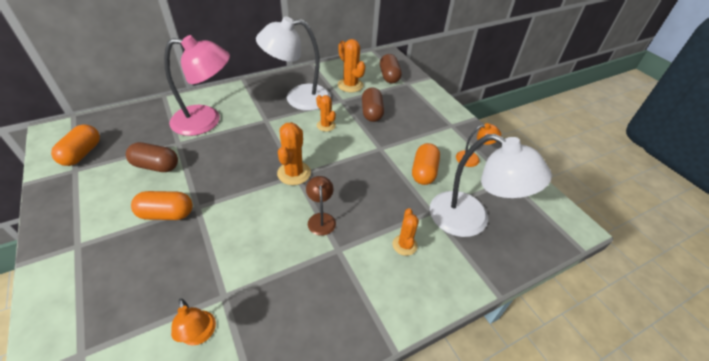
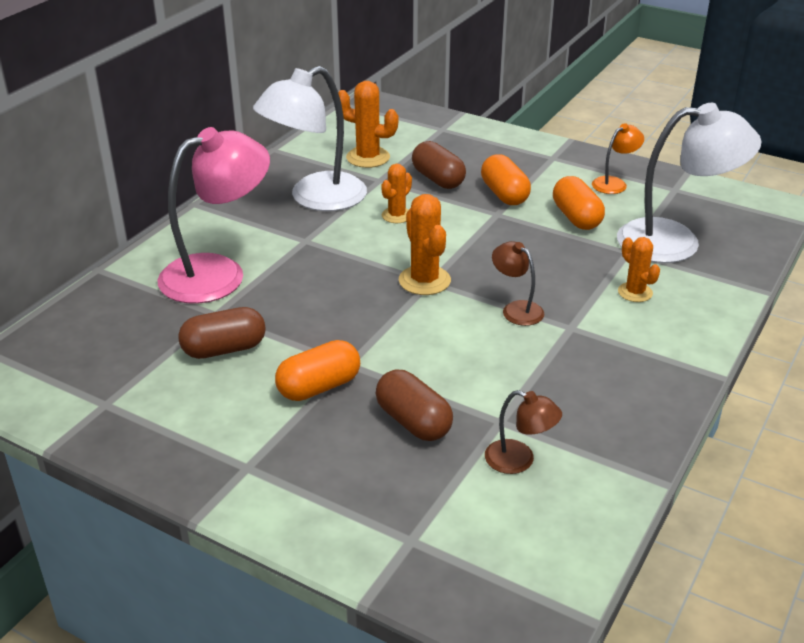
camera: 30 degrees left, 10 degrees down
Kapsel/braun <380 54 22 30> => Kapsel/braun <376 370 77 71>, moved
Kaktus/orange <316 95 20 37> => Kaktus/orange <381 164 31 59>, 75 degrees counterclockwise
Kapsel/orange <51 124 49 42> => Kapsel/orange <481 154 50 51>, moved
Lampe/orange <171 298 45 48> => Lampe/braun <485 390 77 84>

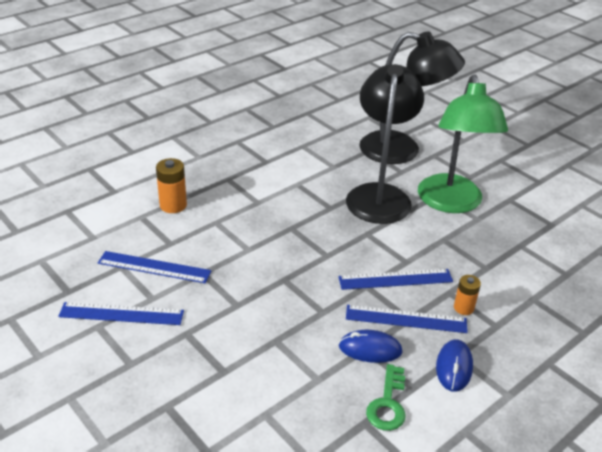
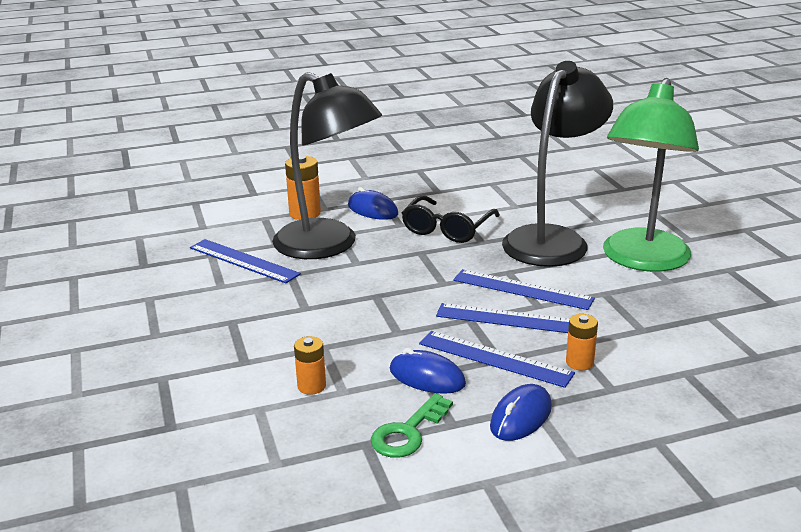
camera: 25 degrees right, 10 degrees down
Lampe/schwarz <359 31 106 133> => Lampe/schwarz <272 72 110 187>, moved
Lineal/blau <58 302 126 23> => Lineal/blau <453 269 142 41>, moved
nothing => Computermaus/blau <348 187 50 33>
nothing => Brille/schwarz <402 196 98 47>
nothing => Batterie/orange <294 336 32 59>

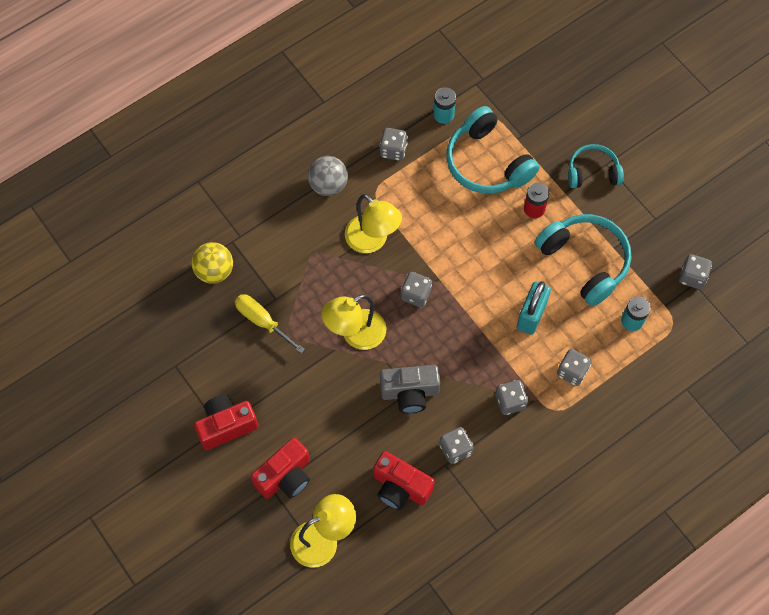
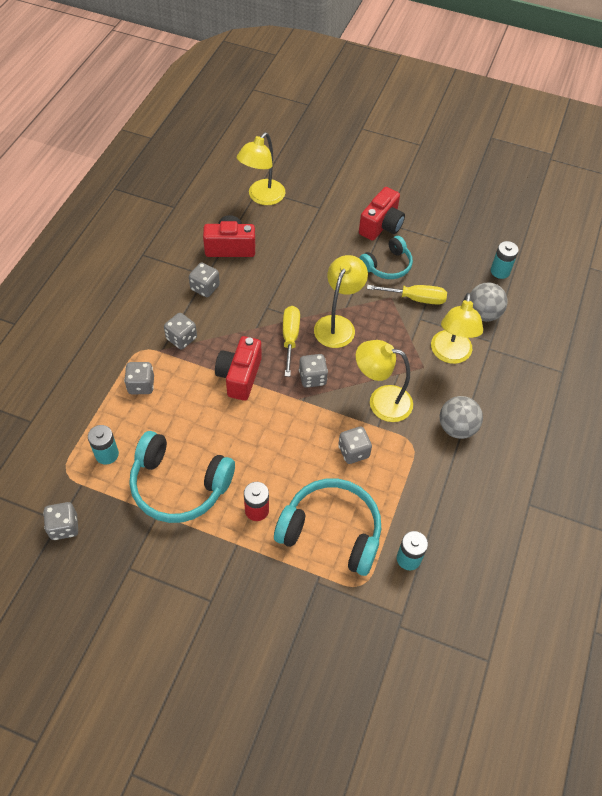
camera: 145 degrees right, 10 degrees down
Spielwürfel/grau <380 128 28 33> => Spielwürfel/grau <338 427 34 37>, moved
Kopfhörer/türkis <568 144 56 44> => Kopfhörer/türkis <359 236 54 43>, moved
Ball/gelb <192 242 41 42> => Ball/grau <470 282 38 39>
Vorhängeschloss/türkis <517 281 34 54> => nothing
Kamera/grau <380 365 60 48> => nothing
Kamera/rot <251 437 59 62> => Kamera/rot <215 336 47 65>, moved
nothing => Batterie/türkis <491 241 28 38>
nothing => Lampe/gelb <431 293 52 71>
nothing => Schraubenzieher/gelb <283 306 17 71>

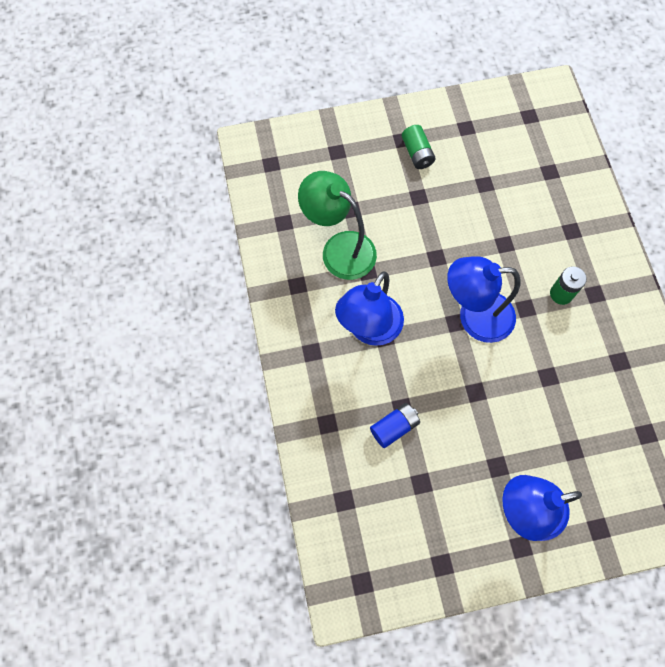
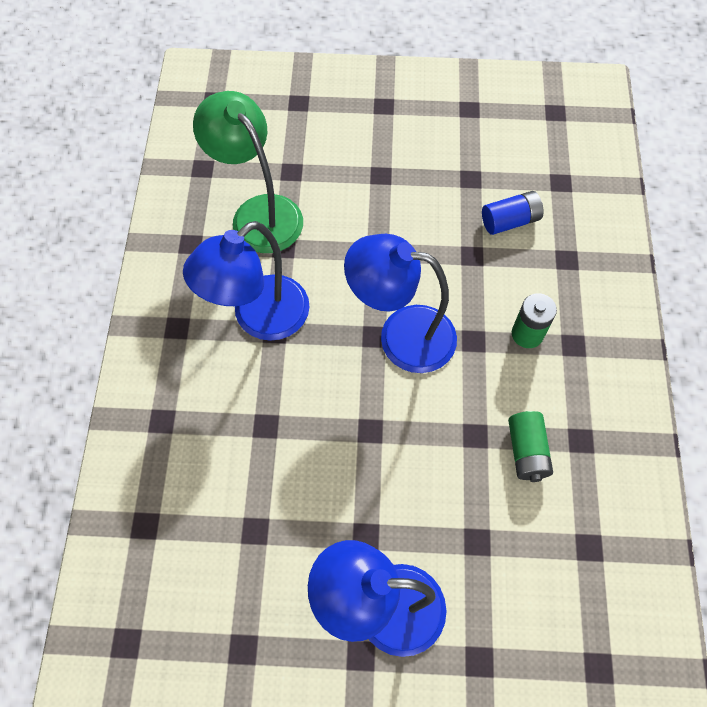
camera: 15 degrees right, 5 degrees down
Batterie/grün <402 125 34 44> => Batterie/grün <508 411 45 71>, moved
Batterie/blau <370 403 50 45> => Batterie/blau <482 191 62 44>, moved

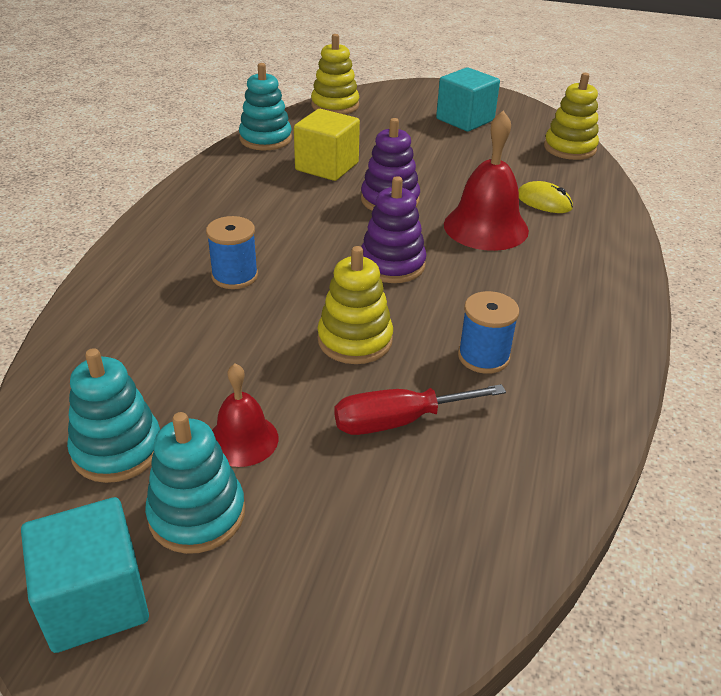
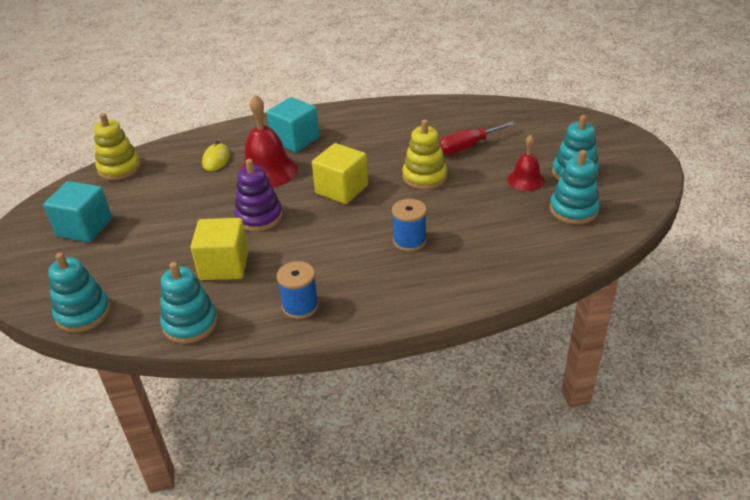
camera: 115 degrees left, 0 degrees up
Stapelspielzeug/gelb <311 34 48 81> => Stapelspielzeug/türkis <48 252 63 81>
Stapelspielzeug/lila <361 176 66 107> => Kubus/gelb <312 143 56 61>
Garnrolle/blau <458 291 61 83> => Garnrolle/blau <277 261 42 58>, moved
Schraubenzieher/rot <334 384 172 51> => Schraubenzieher/rot <440 121 75 34>, 105 degrees clockwise
Kubus/türkis <21 497 128 156> => Kubus/türkis <266 97 53 55>, moved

▶ [PROBLEM DESCRIPTION]: Please print, exactly as given, the lines running from the beginning of the listing through the line containing "Kaktus/orange <316 95", omitting each picture.

▶ [RESULT OF THIS EXERCISE]:
camera: 30 degrees left, 10 degrees down
Kapsel/braun <380 54 22 30> => Kapsel/braun <376 370 77 71>, moved
Kaktus/orange <316 95 20 37> => Kaktus/orange <381 164 31 59>, 75 degrees counterclockwise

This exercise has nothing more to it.